**What needs to be done**
The span to copy runs from the line containing "appeared: cactus/blanco centre" to the last line below. Copy it exactly, with nothing else.

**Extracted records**
☆ ☆ ☆ ☆

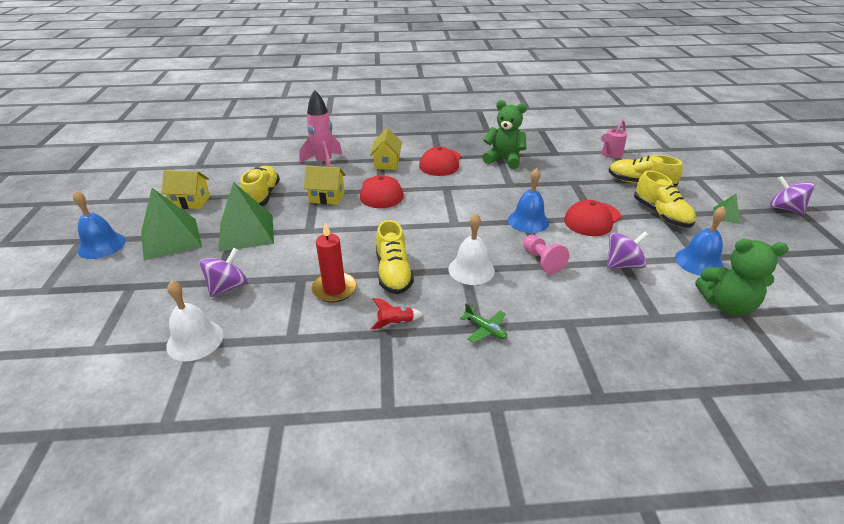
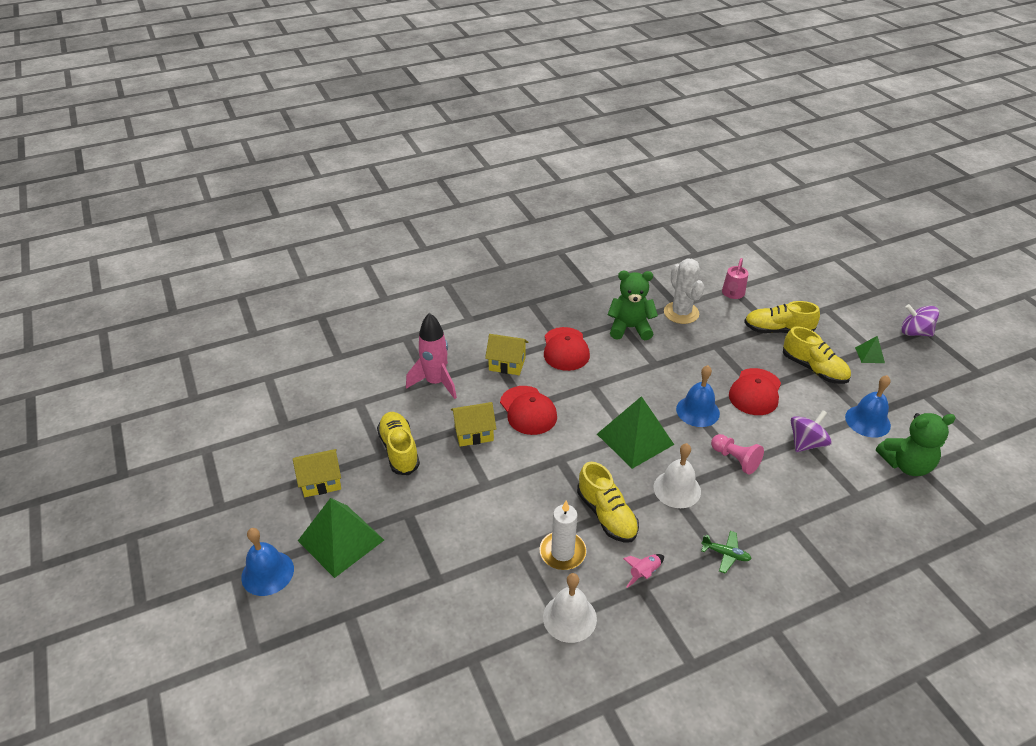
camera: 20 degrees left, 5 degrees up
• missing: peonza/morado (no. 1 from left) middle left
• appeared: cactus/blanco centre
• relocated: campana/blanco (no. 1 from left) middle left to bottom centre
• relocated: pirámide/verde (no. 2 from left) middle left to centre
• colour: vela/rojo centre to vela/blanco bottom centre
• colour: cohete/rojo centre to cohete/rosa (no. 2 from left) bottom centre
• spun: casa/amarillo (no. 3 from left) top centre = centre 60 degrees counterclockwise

☆ ☆ ☆ ☆

**Exercise answer**
• appeared: cactus/blanco centre
• relocated: campana/blanco (no. 1 from left) middle left to bottom centre
• relocated: pirámide/verde (no. 2 from left) middle left to centre
• colour: vela/rojo centre to vela/blanco bottom centre
• colour: cohete/rojo centre to cohete/rosa (no. 2 from left) bottom centre
• spun: casa/amarillo (no. 3 from left) top centre = centre 60 degrees counterclockwise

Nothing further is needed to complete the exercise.